Assignment.
Reproduce the records below exactly, leaving out any pictures.

Supplied entries.
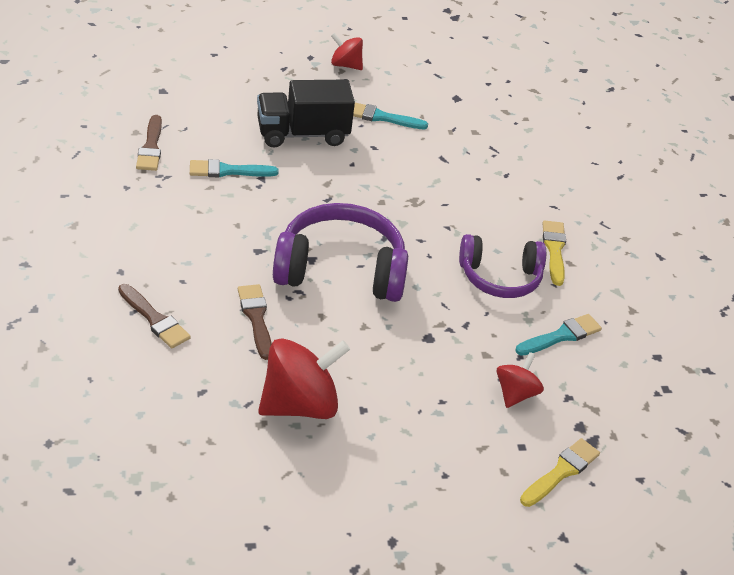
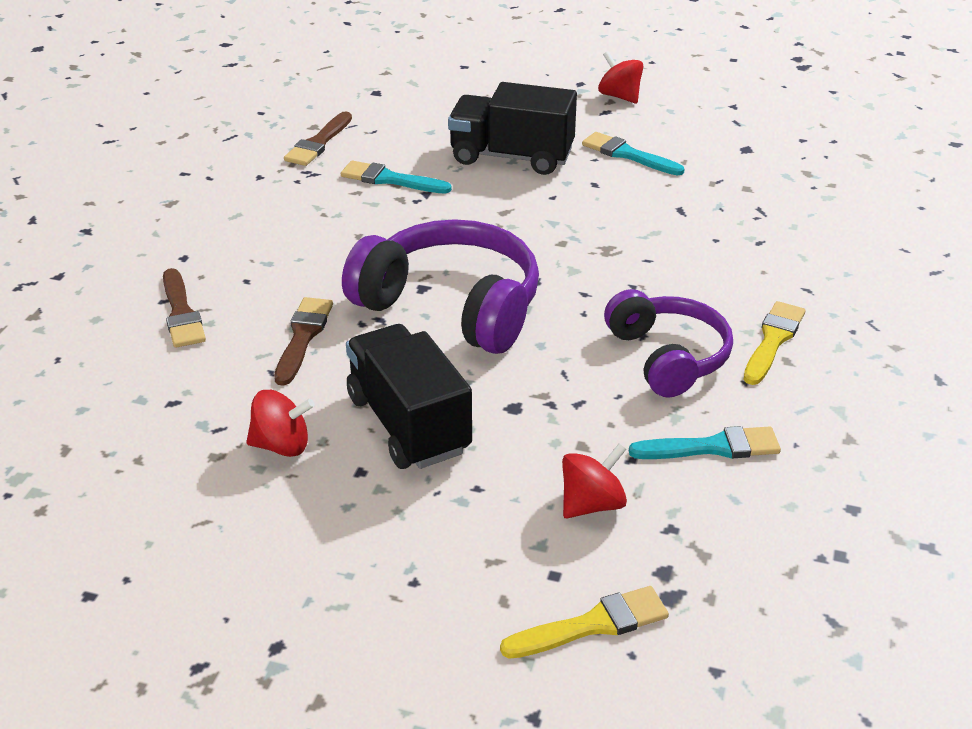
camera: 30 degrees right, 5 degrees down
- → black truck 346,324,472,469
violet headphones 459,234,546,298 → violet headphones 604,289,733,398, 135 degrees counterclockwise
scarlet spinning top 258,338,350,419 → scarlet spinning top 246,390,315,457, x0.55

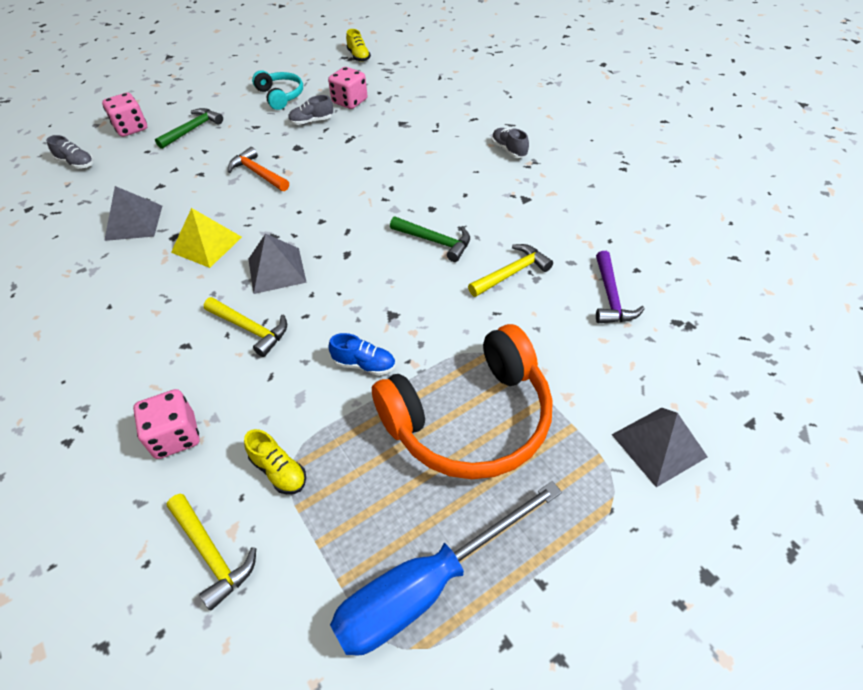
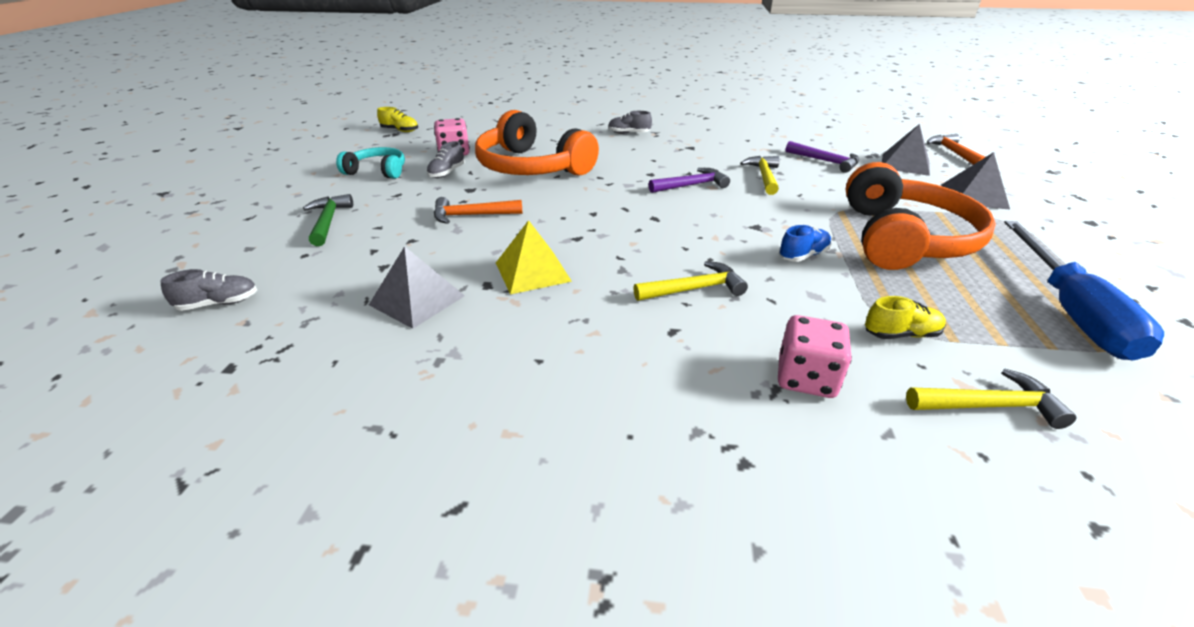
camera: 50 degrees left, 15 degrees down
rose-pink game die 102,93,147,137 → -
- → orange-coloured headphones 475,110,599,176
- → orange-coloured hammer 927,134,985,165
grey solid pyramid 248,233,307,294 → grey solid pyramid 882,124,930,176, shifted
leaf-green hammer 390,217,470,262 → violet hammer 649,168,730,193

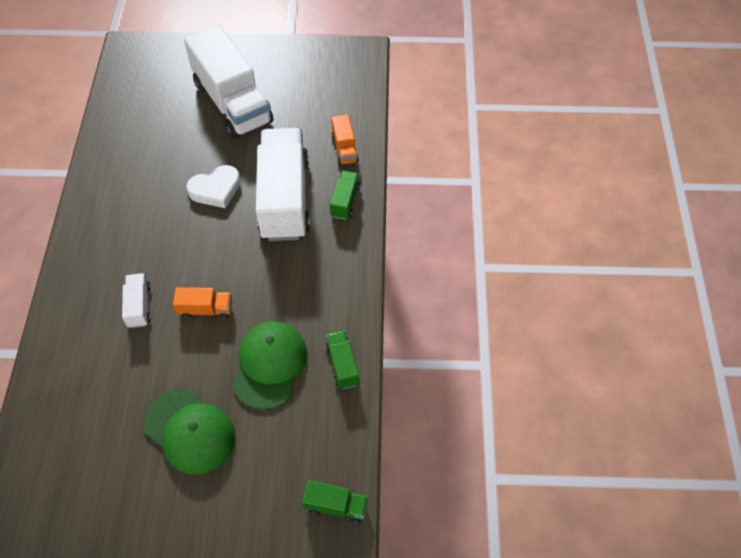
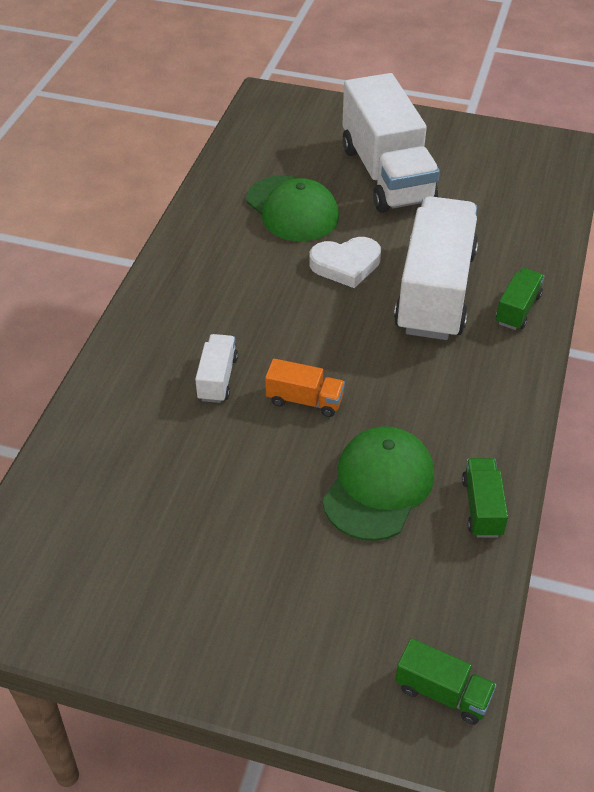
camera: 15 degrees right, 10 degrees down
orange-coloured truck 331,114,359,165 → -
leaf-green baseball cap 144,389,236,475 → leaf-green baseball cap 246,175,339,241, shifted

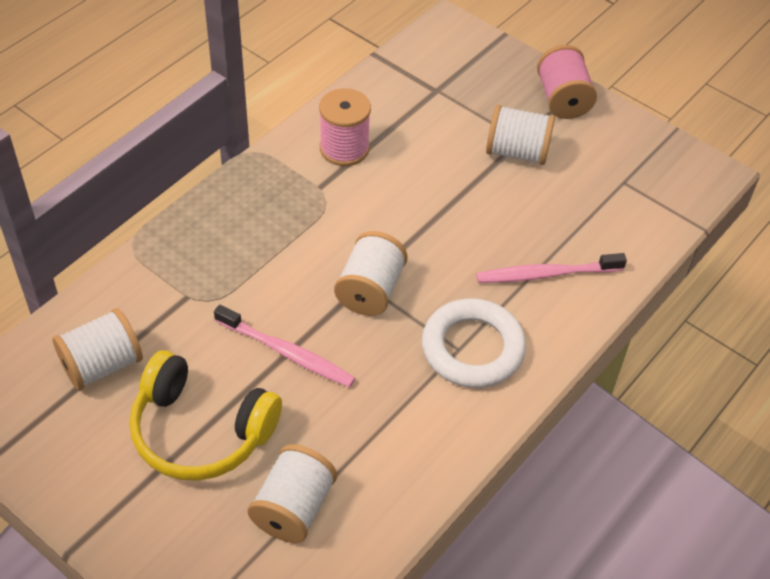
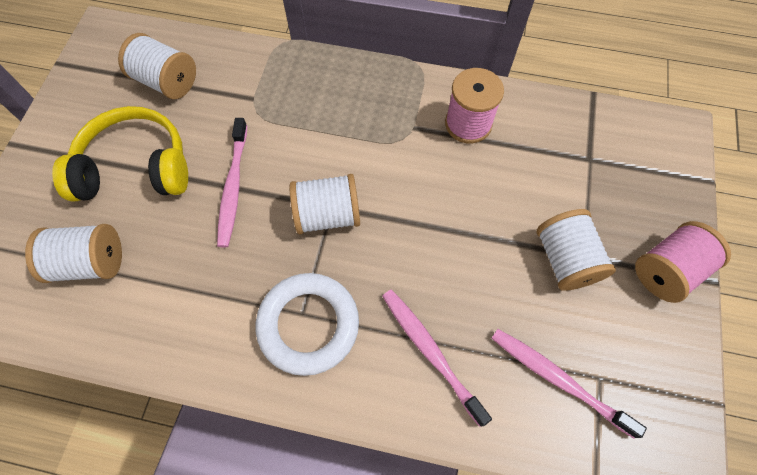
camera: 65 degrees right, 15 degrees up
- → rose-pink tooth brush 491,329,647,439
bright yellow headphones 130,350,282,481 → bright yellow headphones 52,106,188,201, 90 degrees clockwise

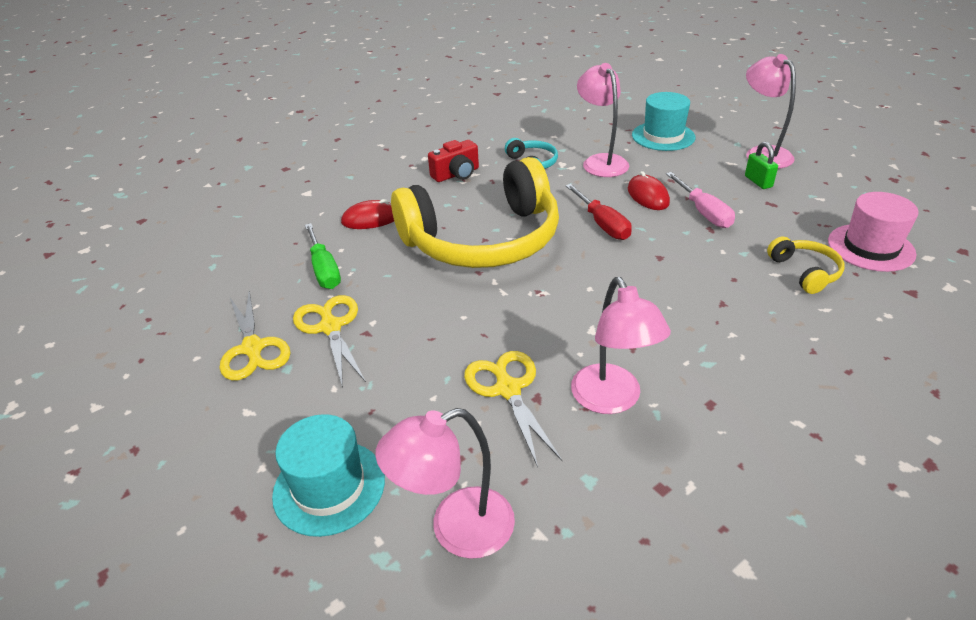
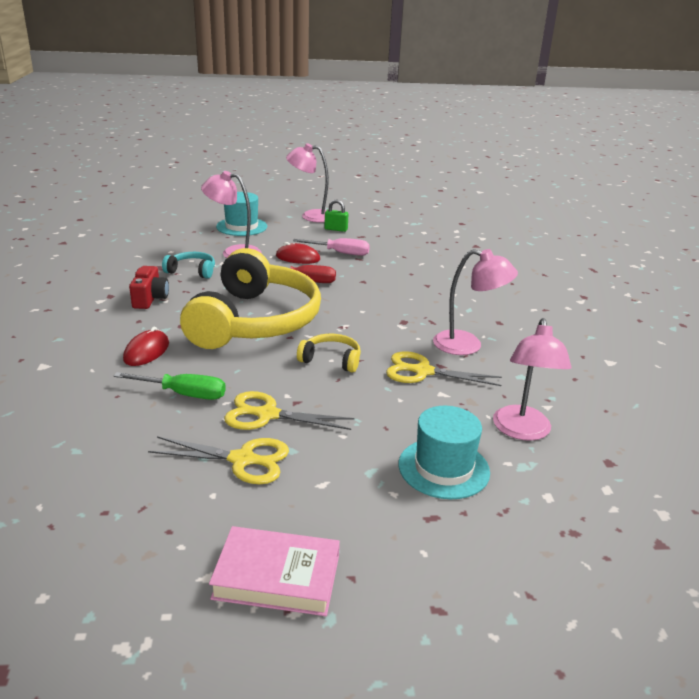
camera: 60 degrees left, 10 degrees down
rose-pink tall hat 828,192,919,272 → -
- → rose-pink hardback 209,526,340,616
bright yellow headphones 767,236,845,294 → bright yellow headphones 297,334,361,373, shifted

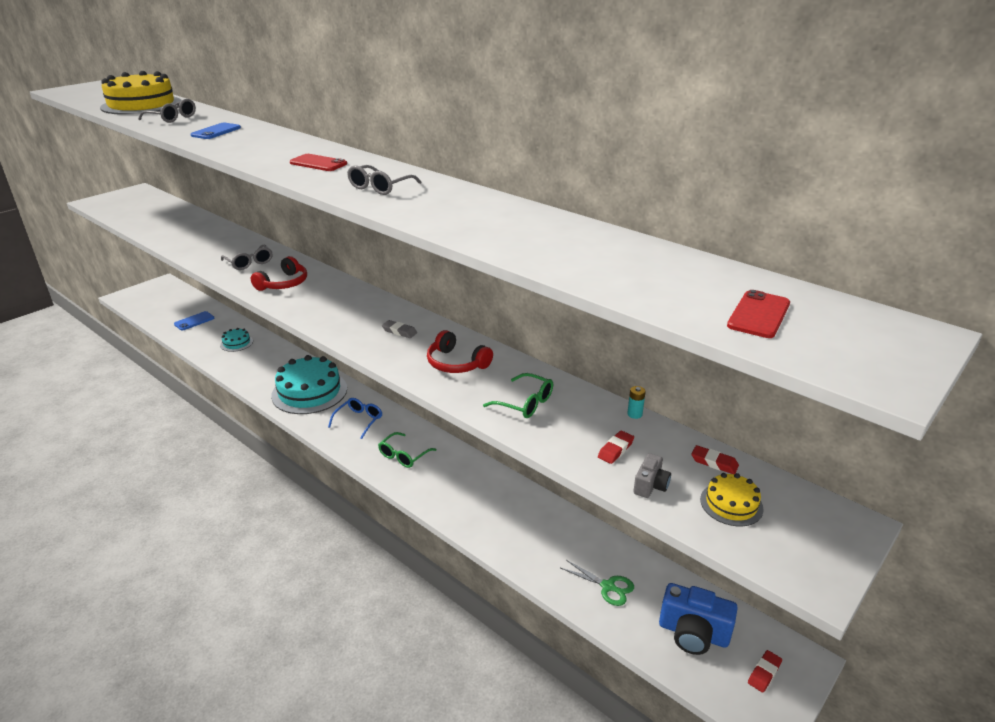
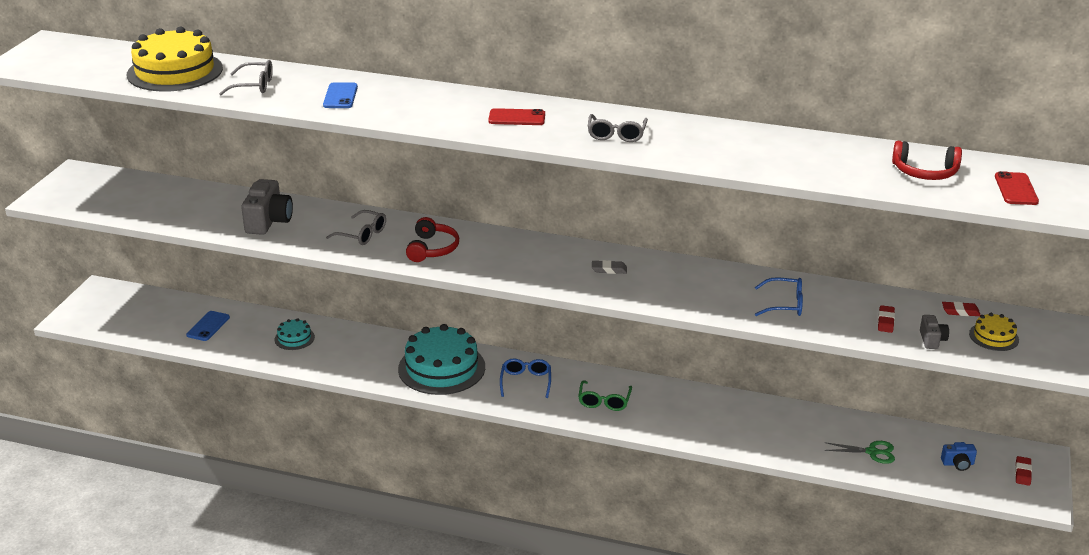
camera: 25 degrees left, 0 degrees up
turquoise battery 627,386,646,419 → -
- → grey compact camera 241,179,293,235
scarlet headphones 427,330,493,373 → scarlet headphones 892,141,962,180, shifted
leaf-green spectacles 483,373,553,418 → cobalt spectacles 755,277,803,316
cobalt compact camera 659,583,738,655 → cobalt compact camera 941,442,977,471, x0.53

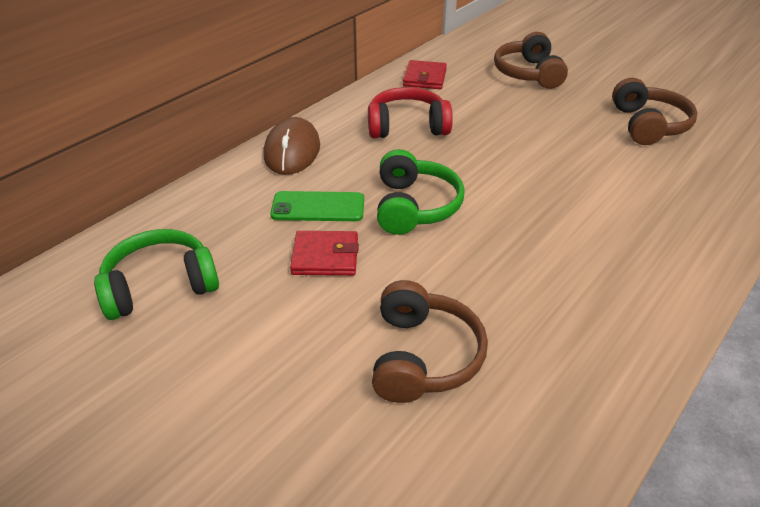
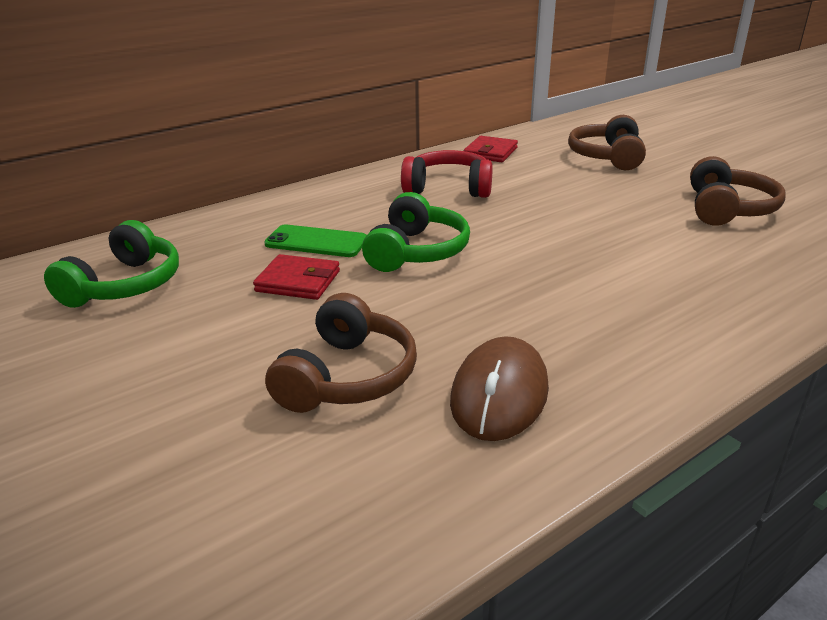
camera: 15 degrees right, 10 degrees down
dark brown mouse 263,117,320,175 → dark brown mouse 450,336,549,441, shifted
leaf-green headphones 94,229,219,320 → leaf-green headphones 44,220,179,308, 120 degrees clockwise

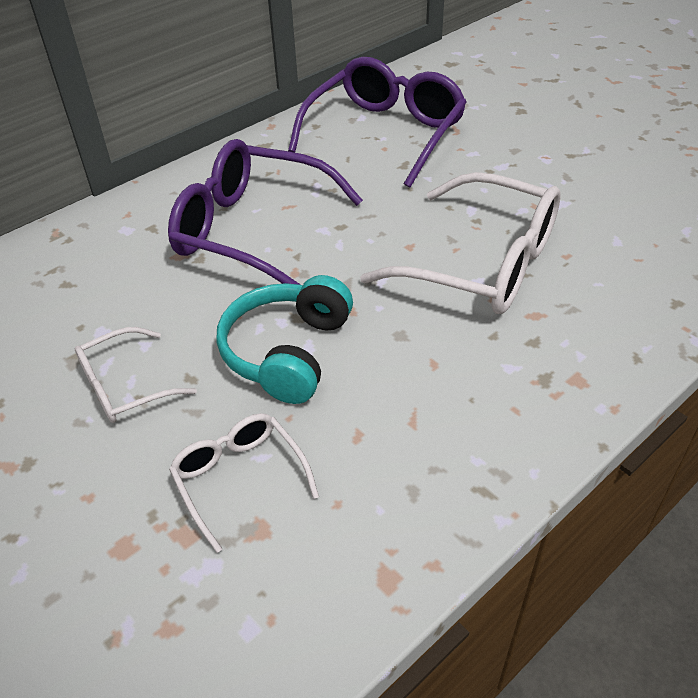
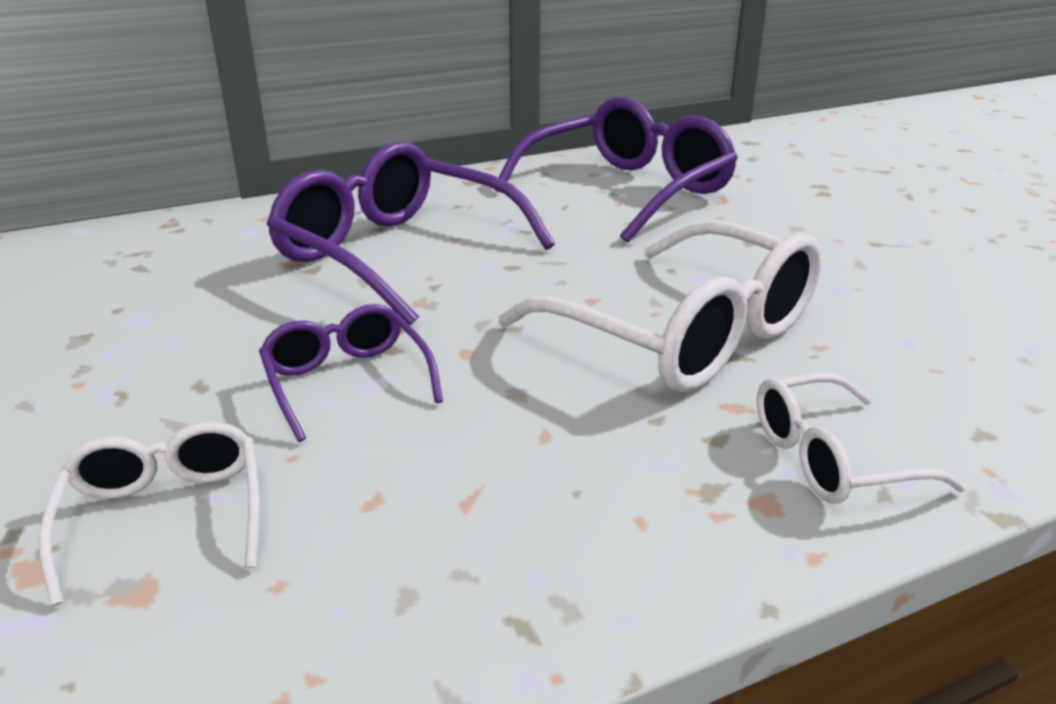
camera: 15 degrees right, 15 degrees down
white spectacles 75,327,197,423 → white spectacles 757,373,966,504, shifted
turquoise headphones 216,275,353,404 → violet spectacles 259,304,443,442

Your solution.
camera: 30 degrees right, 5 degrees down
- → black truck 346,324,472,469
violet headphones 459,234,546,298 → violet headphones 604,289,733,398, 135 degrees counterclockwise
scarlet spinning top 258,338,350,419 → scarlet spinning top 246,390,315,457, x0.55

camera: 50 degrees left, 15 degrees down
rose-pink game die 102,93,147,137 → -
- → orange-coloured headphones 475,110,599,176
- → orange-coloured hammer 927,134,985,165
grey solid pyramid 248,233,307,294 → grey solid pyramid 882,124,930,176, shifted
leaf-green hammer 390,217,470,262 → violet hammer 649,168,730,193

camera: 15 degrees right, 10 degrees down
orange-coloured truck 331,114,359,165 → -
leaf-green baseball cap 144,389,236,475 → leaf-green baseball cap 246,175,339,241, shifted

camera: 65 degrees right, 15 degrees up
- → rose-pink tooth brush 491,329,647,439
bright yellow headphones 130,350,282,481 → bright yellow headphones 52,106,188,201, 90 degrees clockwise

camera: 60 degrees left, 10 degrees down
rose-pink tall hat 828,192,919,272 → -
- → rose-pink hardback 209,526,340,616
bright yellow headphones 767,236,845,294 → bright yellow headphones 297,334,361,373, shifted

camera: 25 degrees left, 0 degrees up
turquoise battery 627,386,646,419 → -
- → grey compact camera 241,179,293,235
scarlet headphones 427,330,493,373 → scarlet headphones 892,141,962,180, shifted
leaf-green spectacles 483,373,553,418 → cobalt spectacles 755,277,803,316
cobalt compact camera 659,583,738,655 → cobalt compact camera 941,442,977,471, x0.53

camera: 15 degrees right, 10 degrees down
dark brown mouse 263,117,320,175 → dark brown mouse 450,336,549,441, shifted
leaf-green headphones 94,229,219,320 → leaf-green headphones 44,220,179,308, 120 degrees clockwise

camera: 15 degrees right, 15 degrees down
white spectacles 75,327,197,423 → white spectacles 757,373,966,504, shifted
turquoise headphones 216,275,353,404 → violet spectacles 259,304,443,442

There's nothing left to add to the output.